_What you have to do_
Reproduce exactly, and only, the lines running from the start of the entries below to the line containing "PIR2 pin OUT: A1 -> A5".

________

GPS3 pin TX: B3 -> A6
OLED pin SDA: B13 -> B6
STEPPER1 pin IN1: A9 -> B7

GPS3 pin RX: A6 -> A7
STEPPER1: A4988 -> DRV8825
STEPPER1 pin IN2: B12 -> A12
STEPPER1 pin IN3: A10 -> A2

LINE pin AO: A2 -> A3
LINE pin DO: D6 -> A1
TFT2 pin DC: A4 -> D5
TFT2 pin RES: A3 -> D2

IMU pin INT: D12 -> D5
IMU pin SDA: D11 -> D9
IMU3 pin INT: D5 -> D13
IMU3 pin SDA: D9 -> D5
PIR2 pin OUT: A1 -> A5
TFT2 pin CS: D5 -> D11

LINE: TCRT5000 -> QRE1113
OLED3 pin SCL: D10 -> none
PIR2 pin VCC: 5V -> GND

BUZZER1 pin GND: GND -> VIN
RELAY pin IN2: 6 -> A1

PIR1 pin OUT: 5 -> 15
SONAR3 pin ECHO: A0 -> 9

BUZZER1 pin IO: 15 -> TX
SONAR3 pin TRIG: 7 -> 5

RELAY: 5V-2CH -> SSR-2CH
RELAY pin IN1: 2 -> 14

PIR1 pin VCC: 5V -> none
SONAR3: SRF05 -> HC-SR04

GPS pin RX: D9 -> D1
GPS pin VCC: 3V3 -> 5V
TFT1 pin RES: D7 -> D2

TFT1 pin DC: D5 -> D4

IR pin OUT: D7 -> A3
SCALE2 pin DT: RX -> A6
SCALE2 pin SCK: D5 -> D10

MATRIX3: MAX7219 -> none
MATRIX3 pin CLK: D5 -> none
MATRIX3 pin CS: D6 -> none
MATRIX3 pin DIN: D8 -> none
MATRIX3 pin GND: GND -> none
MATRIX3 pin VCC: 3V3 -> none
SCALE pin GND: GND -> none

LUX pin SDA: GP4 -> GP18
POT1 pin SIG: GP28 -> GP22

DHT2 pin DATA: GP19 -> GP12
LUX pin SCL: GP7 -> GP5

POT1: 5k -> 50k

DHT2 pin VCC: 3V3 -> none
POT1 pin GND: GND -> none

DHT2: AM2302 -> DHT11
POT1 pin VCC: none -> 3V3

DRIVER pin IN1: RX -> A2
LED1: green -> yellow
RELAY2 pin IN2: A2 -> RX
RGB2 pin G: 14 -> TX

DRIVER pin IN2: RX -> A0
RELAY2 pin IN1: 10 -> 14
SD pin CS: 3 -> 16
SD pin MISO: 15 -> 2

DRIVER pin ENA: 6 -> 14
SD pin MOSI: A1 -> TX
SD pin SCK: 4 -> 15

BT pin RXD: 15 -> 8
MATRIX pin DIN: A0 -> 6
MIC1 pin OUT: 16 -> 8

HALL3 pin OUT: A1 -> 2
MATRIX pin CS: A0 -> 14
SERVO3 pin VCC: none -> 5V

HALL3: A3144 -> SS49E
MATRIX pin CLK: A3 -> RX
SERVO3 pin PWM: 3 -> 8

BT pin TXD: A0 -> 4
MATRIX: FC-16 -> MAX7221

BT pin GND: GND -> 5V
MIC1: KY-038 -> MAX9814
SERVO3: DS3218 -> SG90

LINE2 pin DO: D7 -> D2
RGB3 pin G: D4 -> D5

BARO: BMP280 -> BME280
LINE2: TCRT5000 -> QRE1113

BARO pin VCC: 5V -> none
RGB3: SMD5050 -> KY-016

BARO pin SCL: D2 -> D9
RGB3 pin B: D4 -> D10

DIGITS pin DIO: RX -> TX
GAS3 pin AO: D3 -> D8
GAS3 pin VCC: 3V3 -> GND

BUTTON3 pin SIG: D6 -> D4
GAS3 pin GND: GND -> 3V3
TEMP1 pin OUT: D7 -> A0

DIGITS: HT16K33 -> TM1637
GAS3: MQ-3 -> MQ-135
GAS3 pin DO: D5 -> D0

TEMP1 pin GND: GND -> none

________

_Task response_
GPS3 pin TX: B3 -> A6
OLED pin SDA: B13 -> B6
STEPPER1 pin IN1: A9 -> B7

GPS3 pin RX: A6 -> A7
STEPPER1: A4988 -> DRV8825
STEPPER1 pin IN2: B12 -> A12
STEPPER1 pin IN3: A10 -> A2

LINE pin AO: A2 -> A3
LINE pin DO: D6 -> A1
TFT2 pin DC: A4 -> D5
TFT2 pin RES: A3 -> D2

IMU pin INT: D12 -> D5
IMU pin SDA: D11 -> D9
IMU3 pin INT: D5 -> D13
IMU3 pin SDA: D9 -> D5
PIR2 pin OUT: A1 -> A5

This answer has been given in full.